__Input material__
==*==

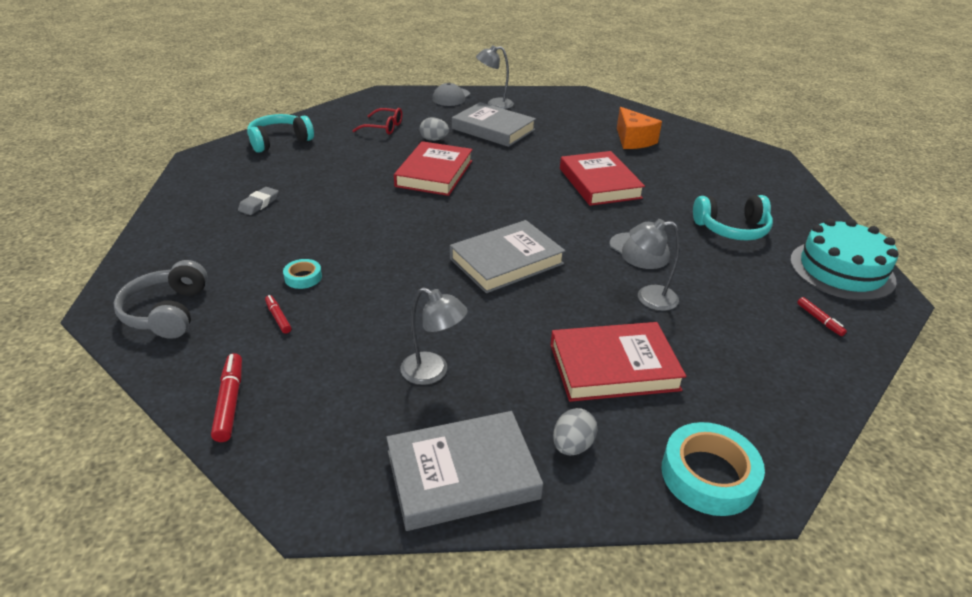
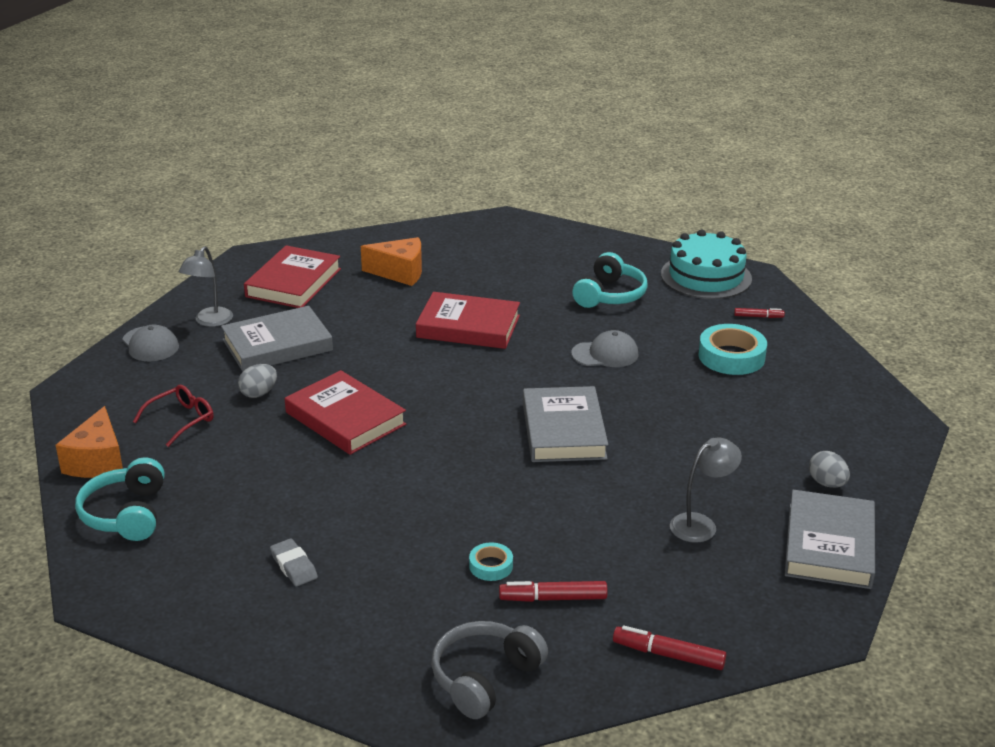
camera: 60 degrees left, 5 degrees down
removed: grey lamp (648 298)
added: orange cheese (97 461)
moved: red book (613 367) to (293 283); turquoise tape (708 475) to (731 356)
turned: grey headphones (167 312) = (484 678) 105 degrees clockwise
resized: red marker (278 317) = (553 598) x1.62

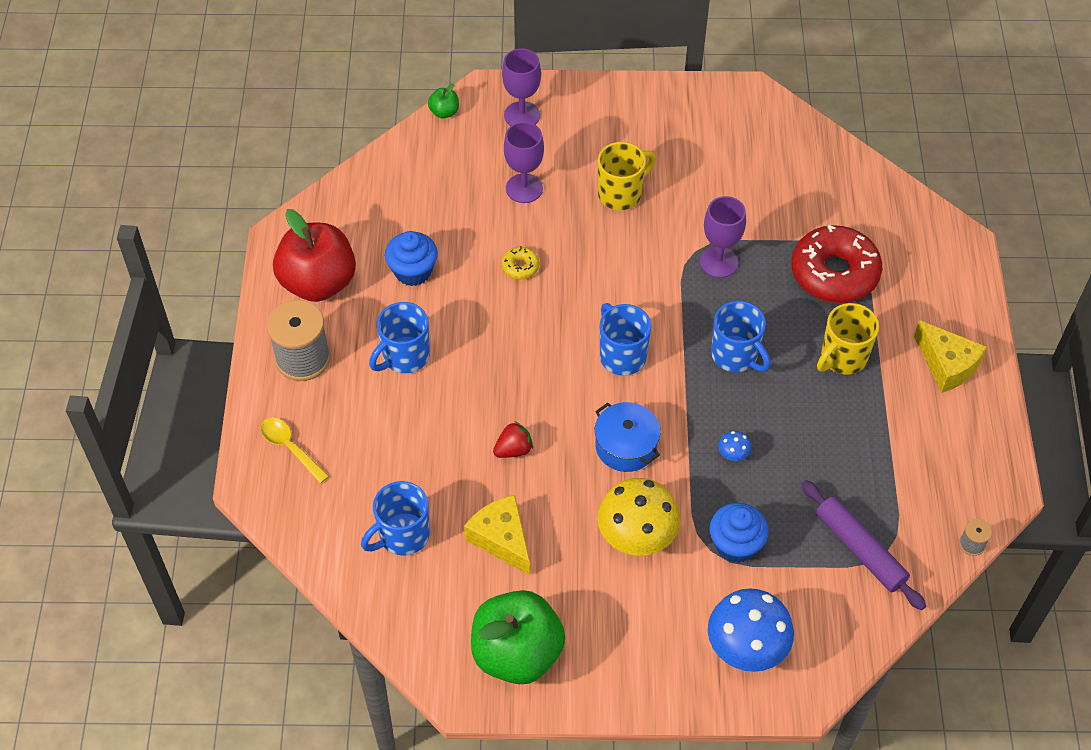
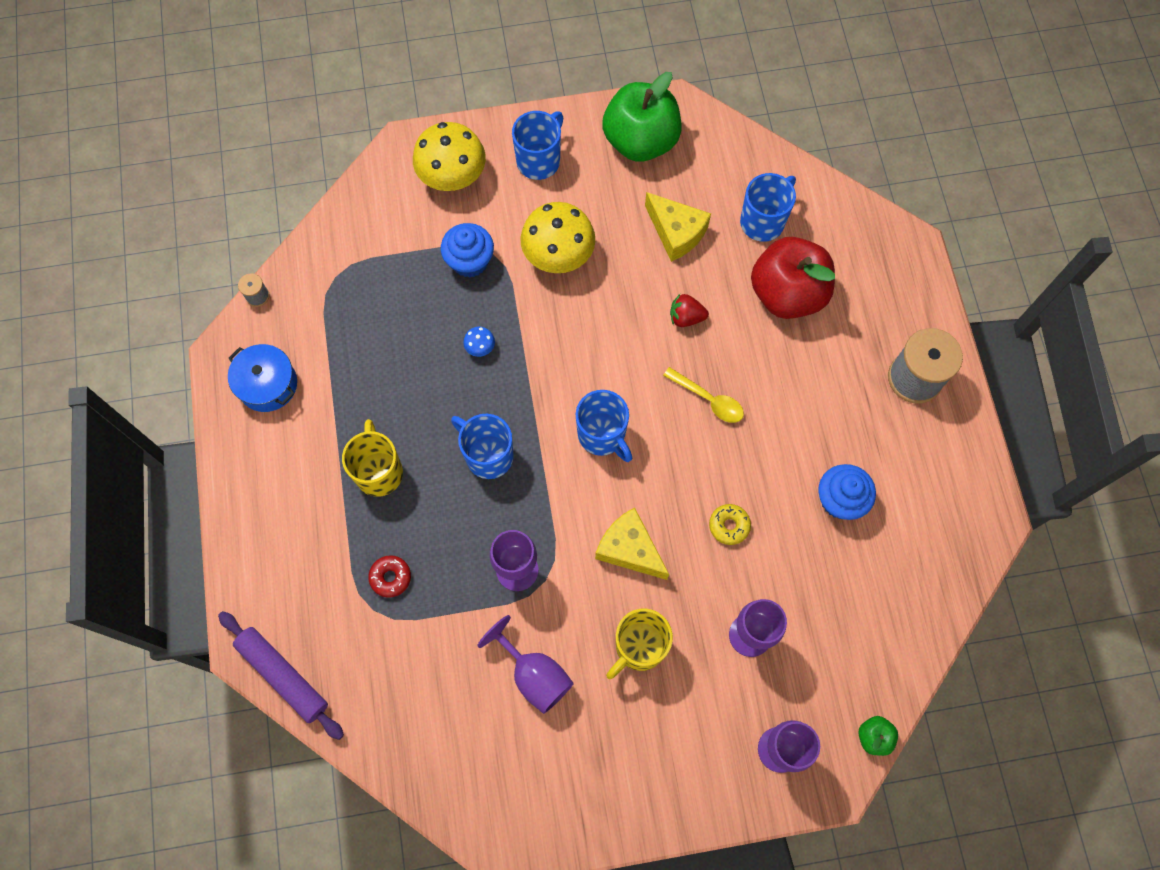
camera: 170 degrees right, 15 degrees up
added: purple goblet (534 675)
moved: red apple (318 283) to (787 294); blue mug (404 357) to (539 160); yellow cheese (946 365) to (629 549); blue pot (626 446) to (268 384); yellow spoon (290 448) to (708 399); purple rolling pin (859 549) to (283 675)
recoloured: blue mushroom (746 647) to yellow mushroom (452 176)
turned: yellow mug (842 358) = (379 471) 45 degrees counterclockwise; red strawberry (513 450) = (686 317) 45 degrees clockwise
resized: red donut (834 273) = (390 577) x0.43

==*==

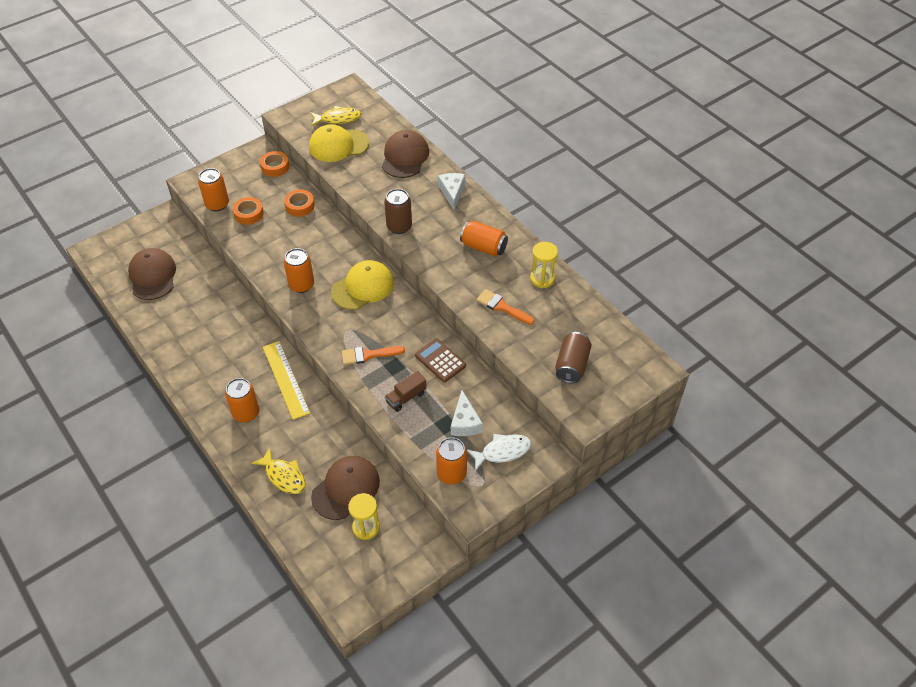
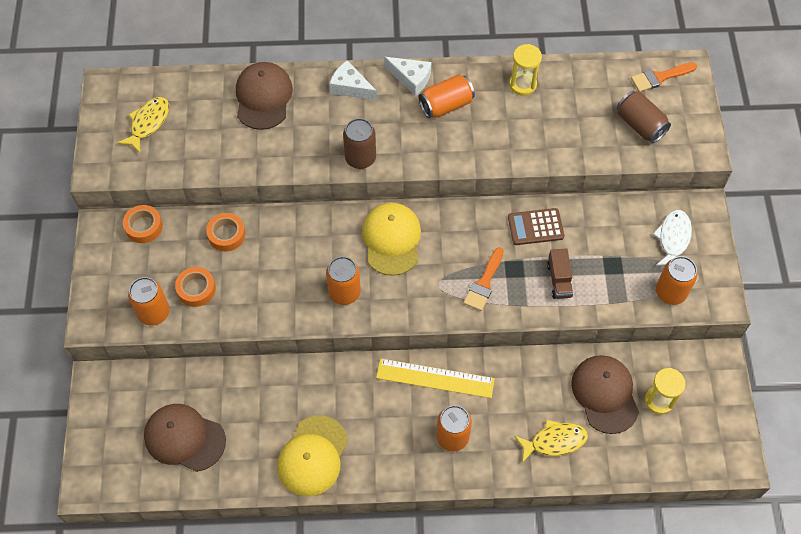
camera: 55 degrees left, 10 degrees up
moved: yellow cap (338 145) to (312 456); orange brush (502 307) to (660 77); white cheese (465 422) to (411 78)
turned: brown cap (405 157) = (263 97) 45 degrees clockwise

==*==

__Your goal__
Return only the lines of the records in which the string "grey" appears.

__Output for this exercise__
removed: grey lamp (648 298)
turned: grey headphones (167 312) = (484 678) 105 degrees clockwise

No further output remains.